╭─ Data for analysis
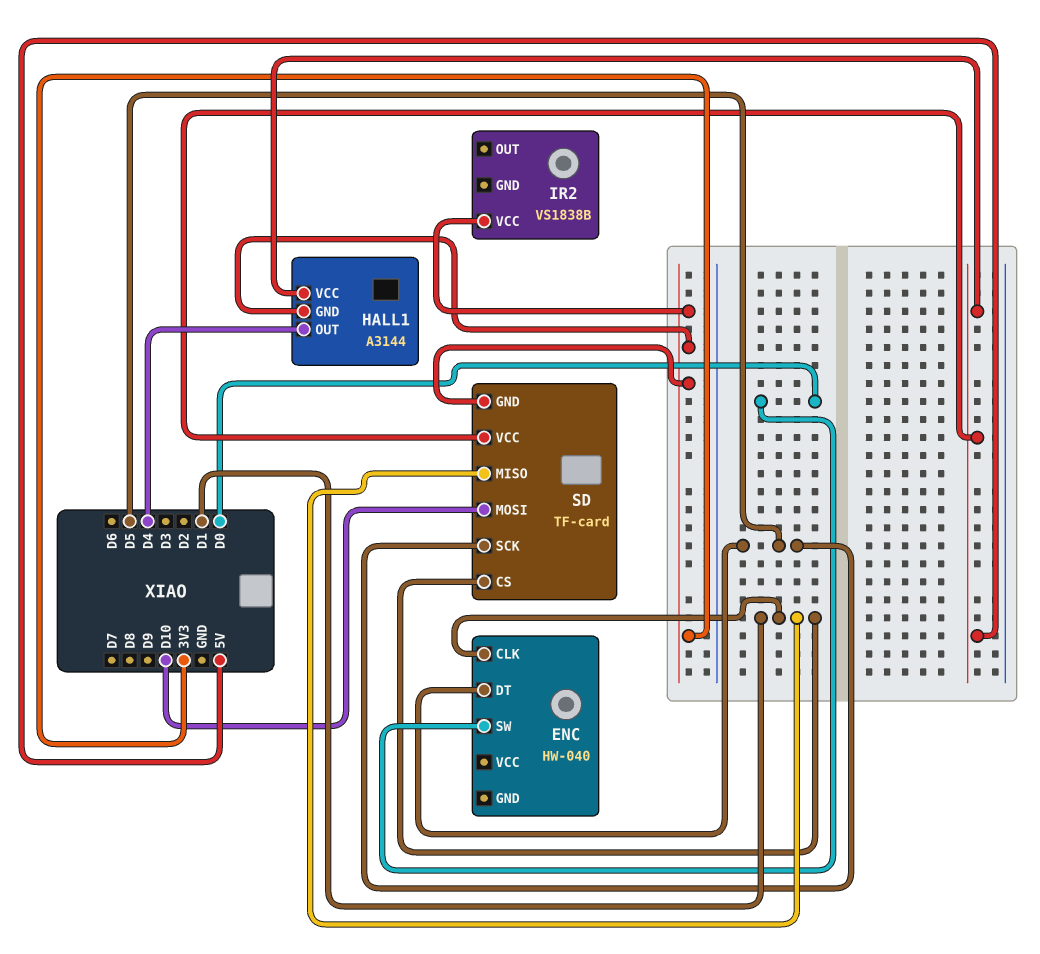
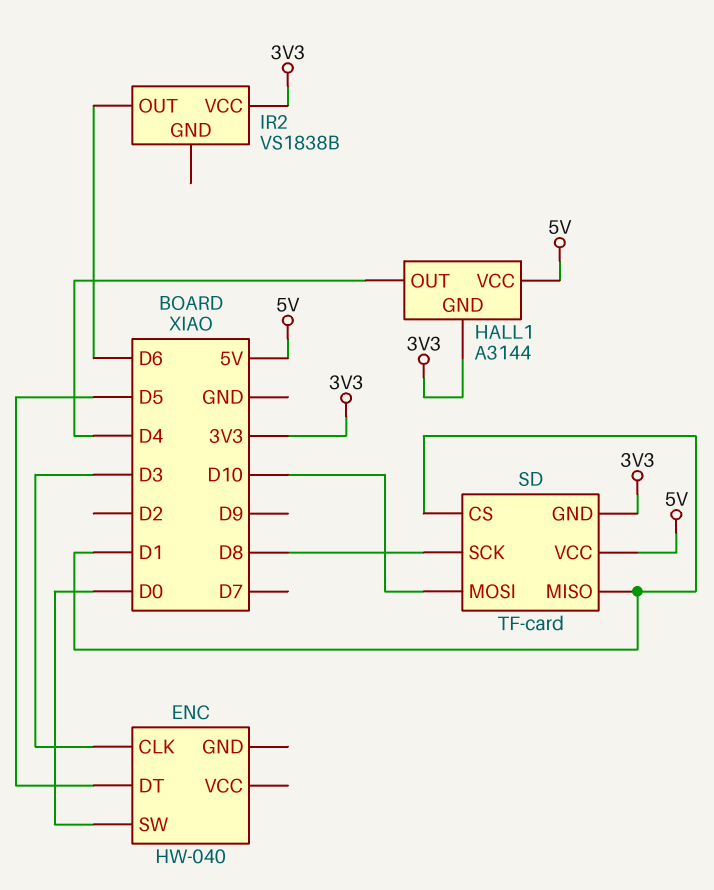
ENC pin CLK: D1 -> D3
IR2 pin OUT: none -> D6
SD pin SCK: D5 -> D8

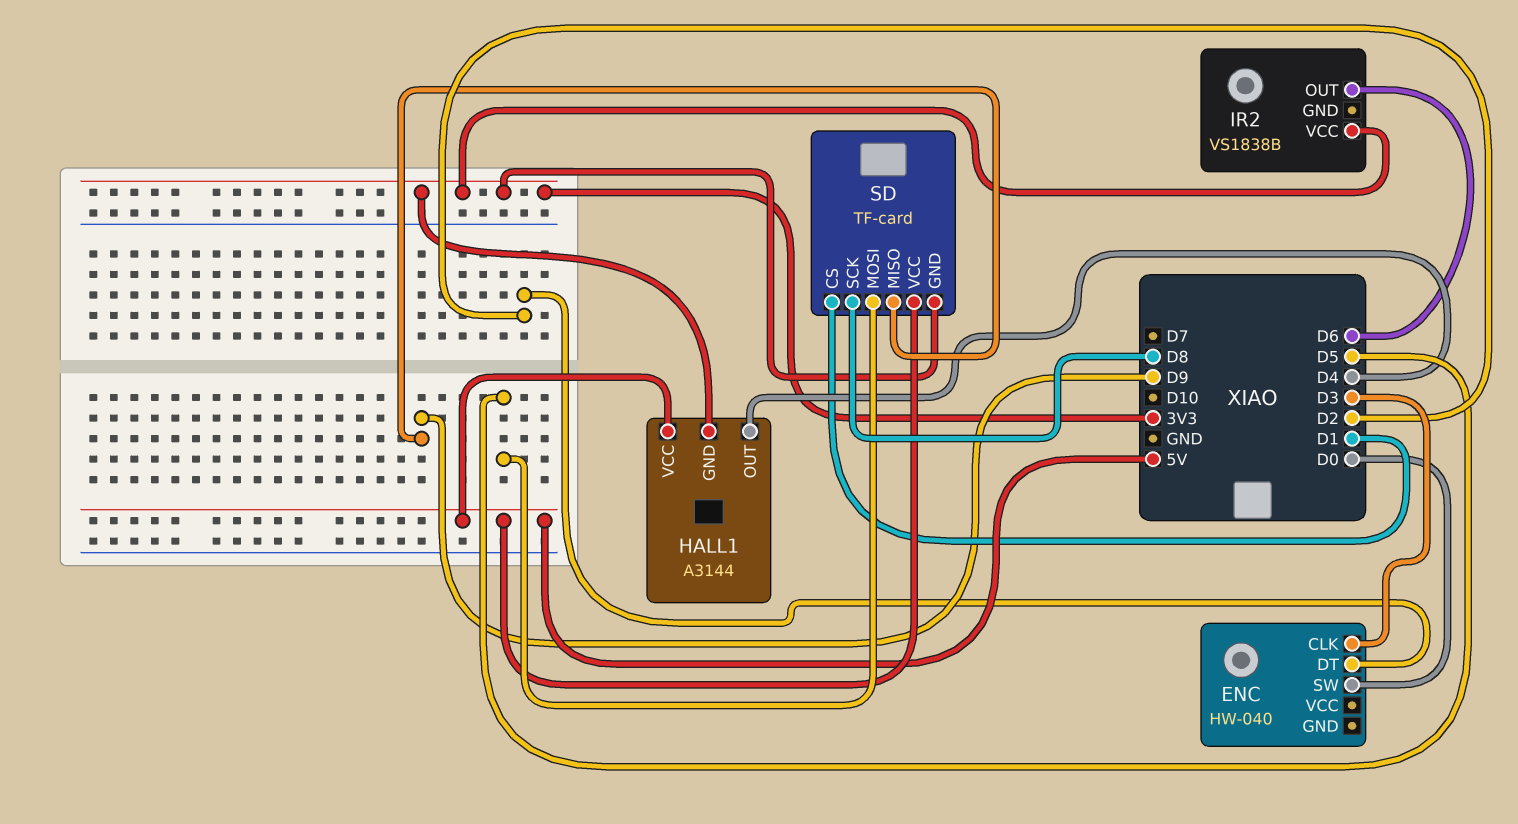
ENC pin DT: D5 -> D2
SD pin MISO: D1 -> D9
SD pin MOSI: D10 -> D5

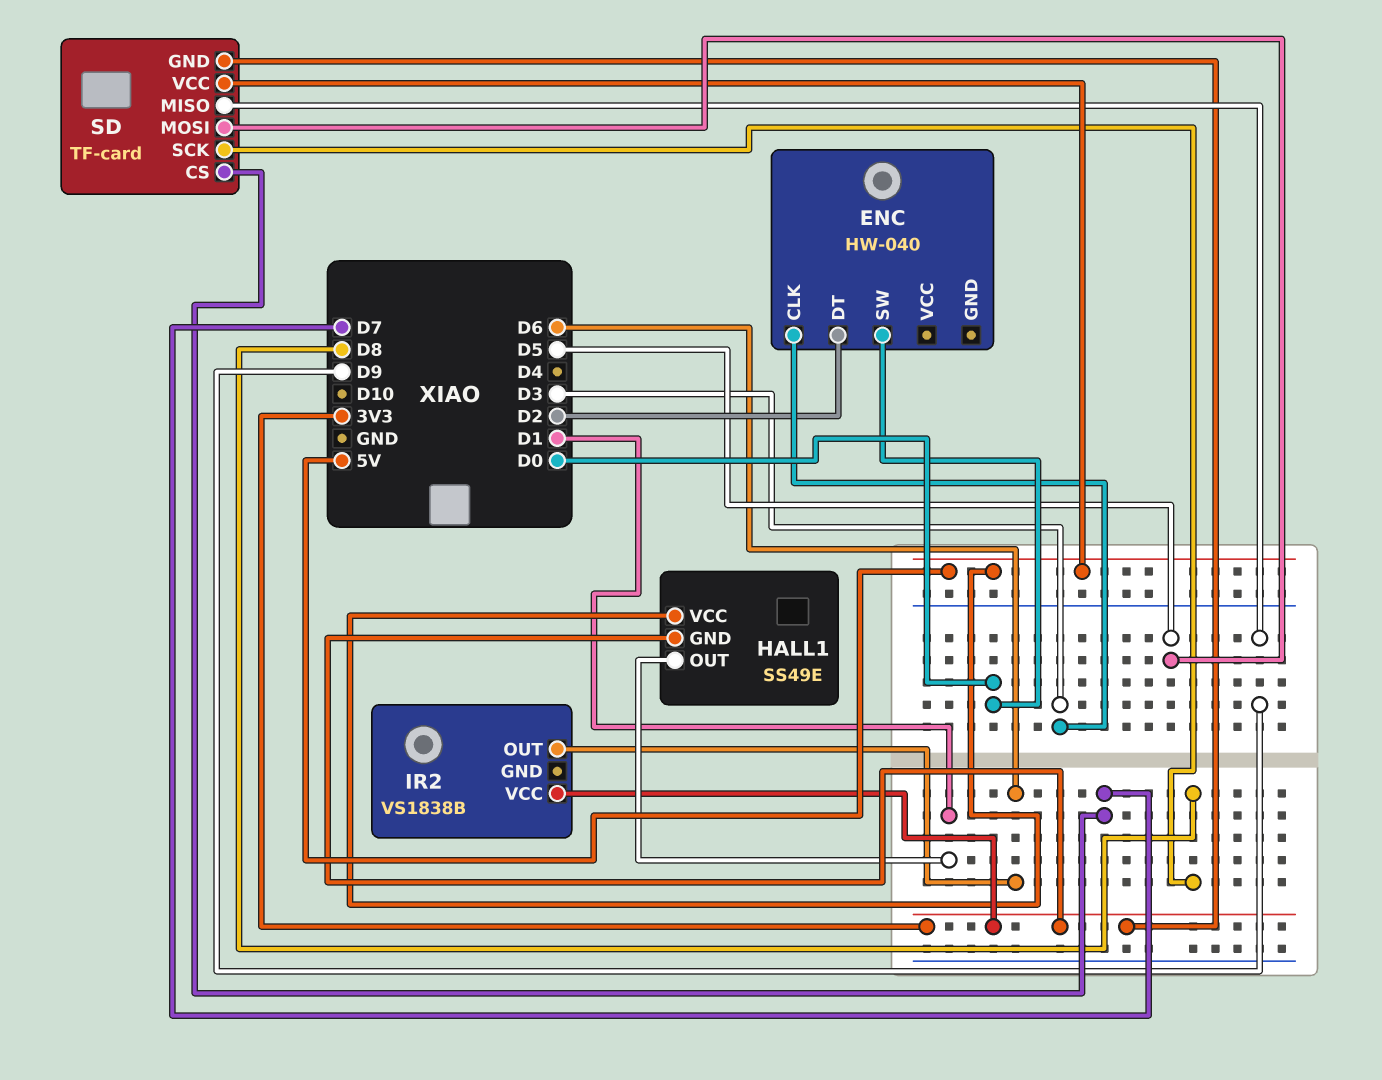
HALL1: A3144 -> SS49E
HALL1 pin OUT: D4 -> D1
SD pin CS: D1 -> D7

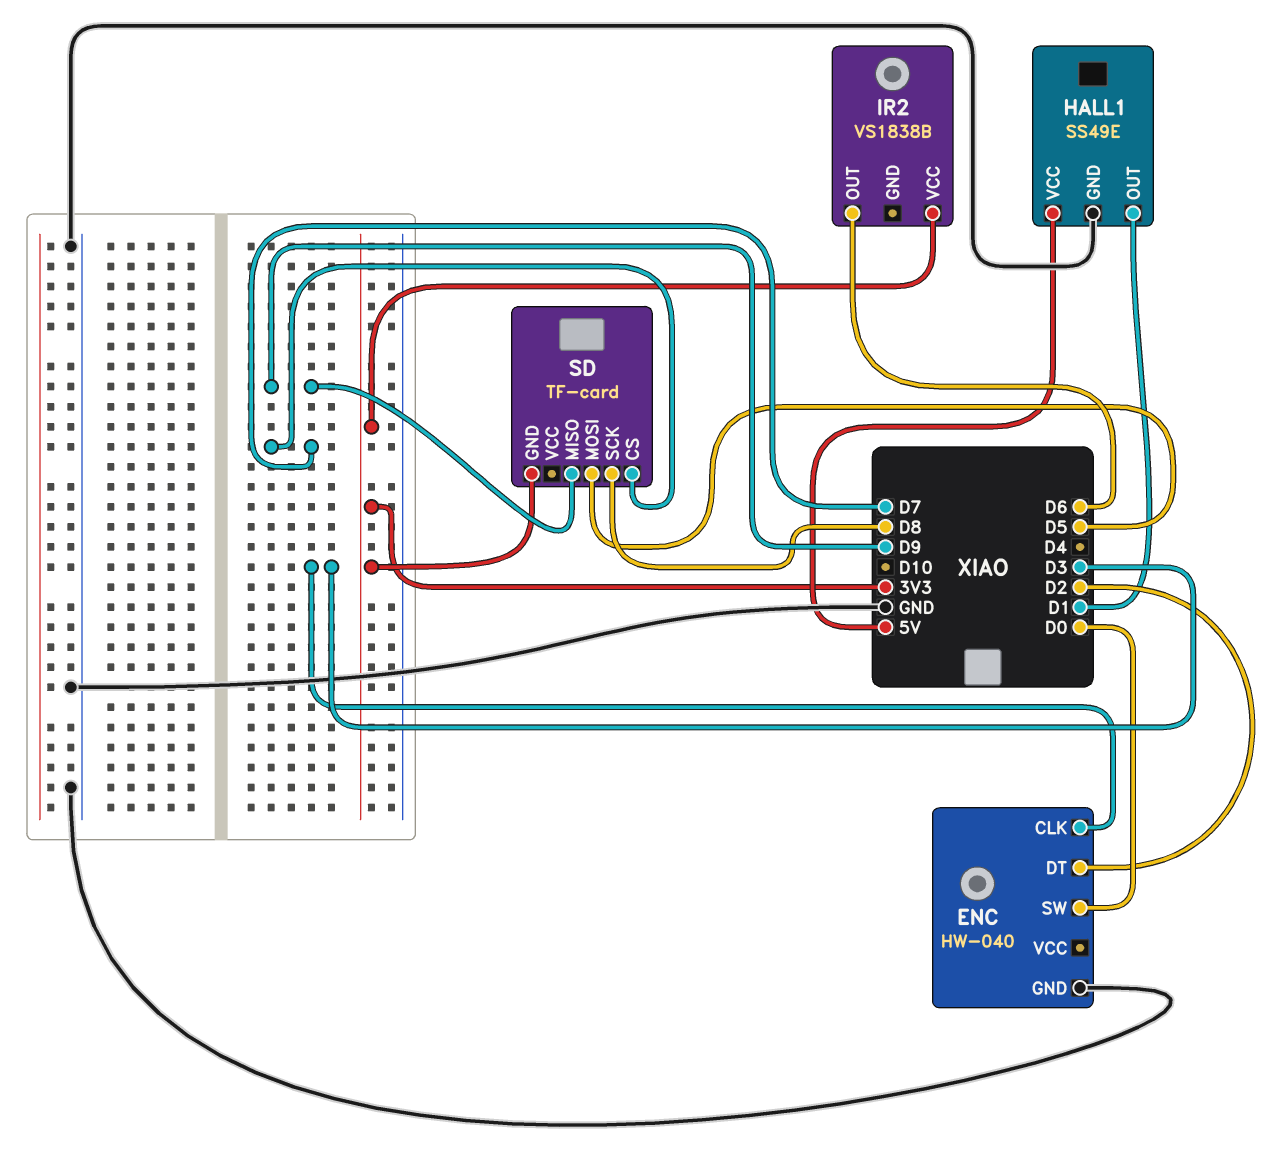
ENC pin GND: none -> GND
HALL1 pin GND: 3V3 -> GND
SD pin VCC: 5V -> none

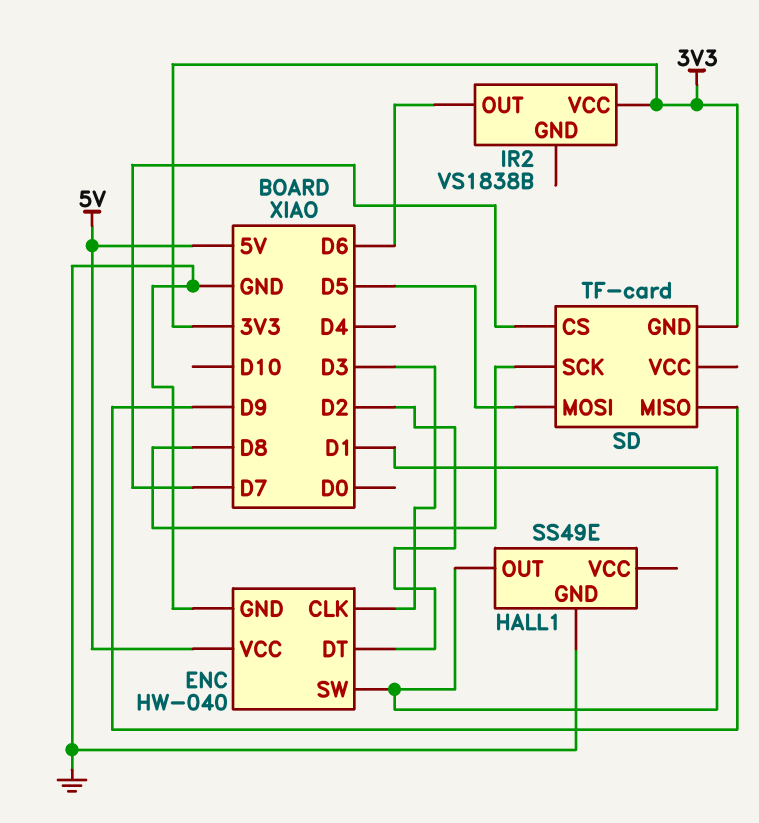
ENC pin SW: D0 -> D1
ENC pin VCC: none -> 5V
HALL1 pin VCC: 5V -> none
╰─
Task prompt:
In the records above, transcribe exactly the lines from the one containing "SD pin CS: D1 -> D7" through the last line, both included, and skip the pictures.

Expected answer:
SD pin CS: D1 -> D7

ENC pin GND: none -> GND
HALL1 pin GND: 3V3 -> GND
SD pin VCC: 5V -> none

ENC pin SW: D0 -> D1
ENC pin VCC: none -> 5V
HALL1 pin VCC: 5V -> none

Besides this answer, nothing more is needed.